*** DATA EXTRACT Section Begins ***
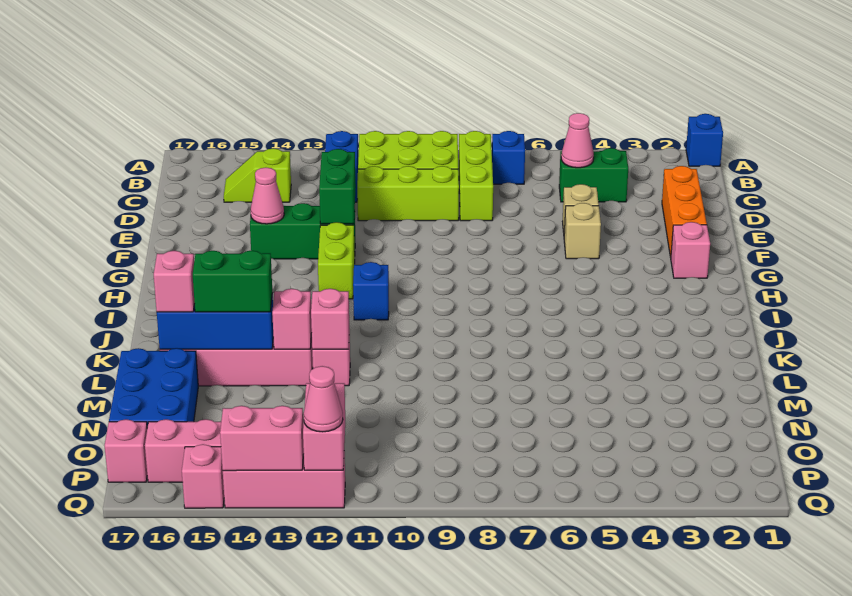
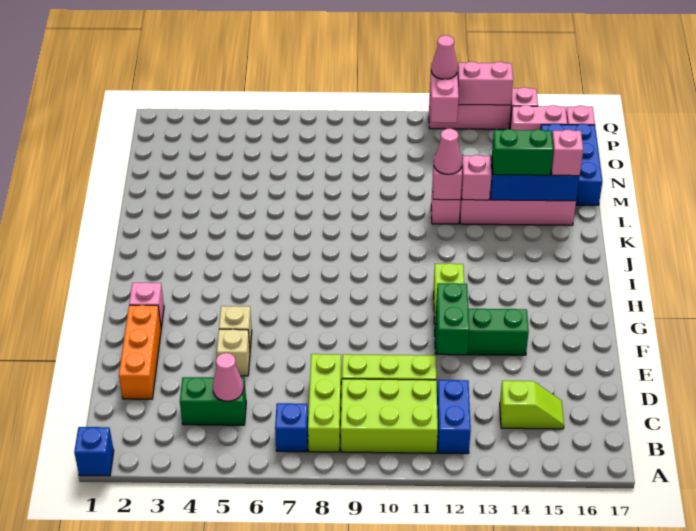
pink cone F14 level 2 -> pink cone L12 level 3
blue brick I11 level 1 -> none

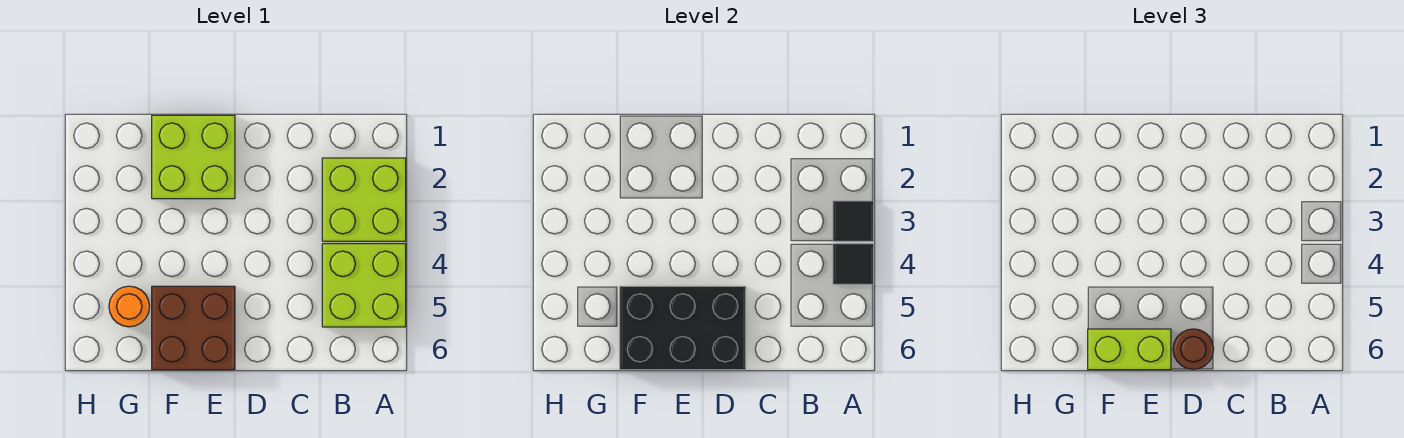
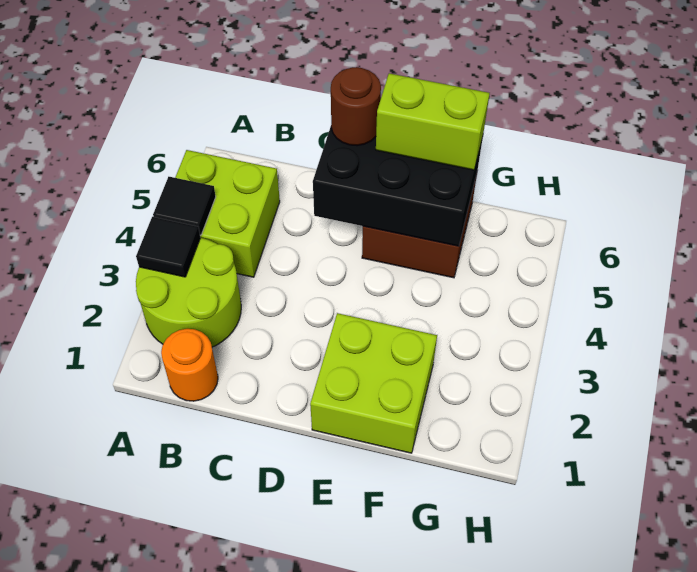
lime brick A2:B3 level 1 -> lime round brick A2:B3 level 1
orange round brick G5 level 1 -> orange round brick B1 level 1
*** DATA EXTRACT Section Ends ***
◆ **REQUIRED WORK**: The data above must be written out again word for word, without its pictures.

◆ **SOLUTION FOR THIS PROBLEM**:
pink cone F14 level 2 -> pink cone L12 level 3
blue brick I11 level 1 -> none

lime brick A2:B3 level 1 -> lime round brick A2:B3 level 1
orange round brick G5 level 1 -> orange round brick B1 level 1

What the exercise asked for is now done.